▶ [TASK BRIEF] Go over the data below line by line, and state how many lines contain the string "LEDK". Give the number only.

▶ [INPUT DATA]
-- -- --

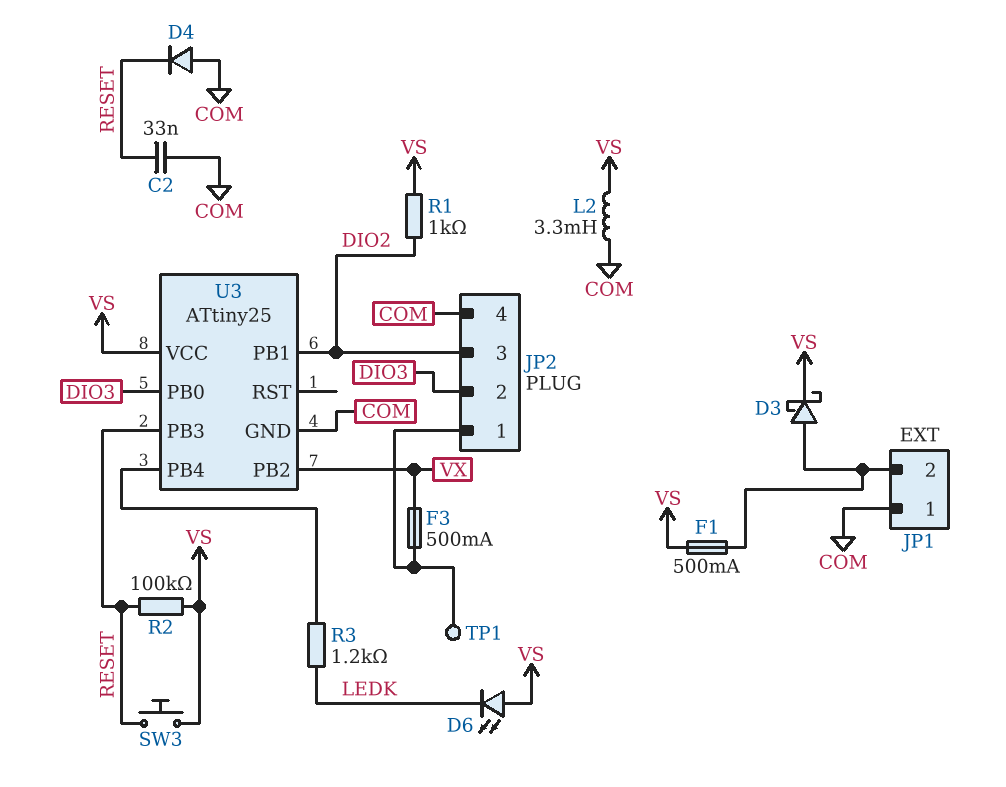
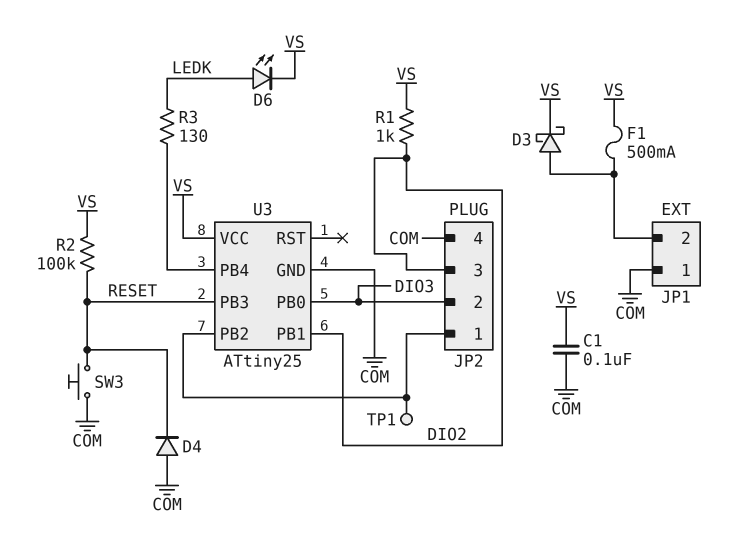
C1: none -> 100nF (COM, VS)
C2: 33nF (COM, RESET) -> none
D6: LED (A VS, K LEDK) -> LED (A LEDK, K VS)
F3: 500mA (JP2/1, VX) -> none
L2: 3.3mH (COM, VS) -> none
R3: 1.2k (LEDK, U3/PB4) -> 130 (LEDK, U3/PB4)
SW3: button (RESET, VS) -> button (COM, RESET)
U3 pin PB2: VX -> JP2/1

-- -- --

▶ [ANSWER] 2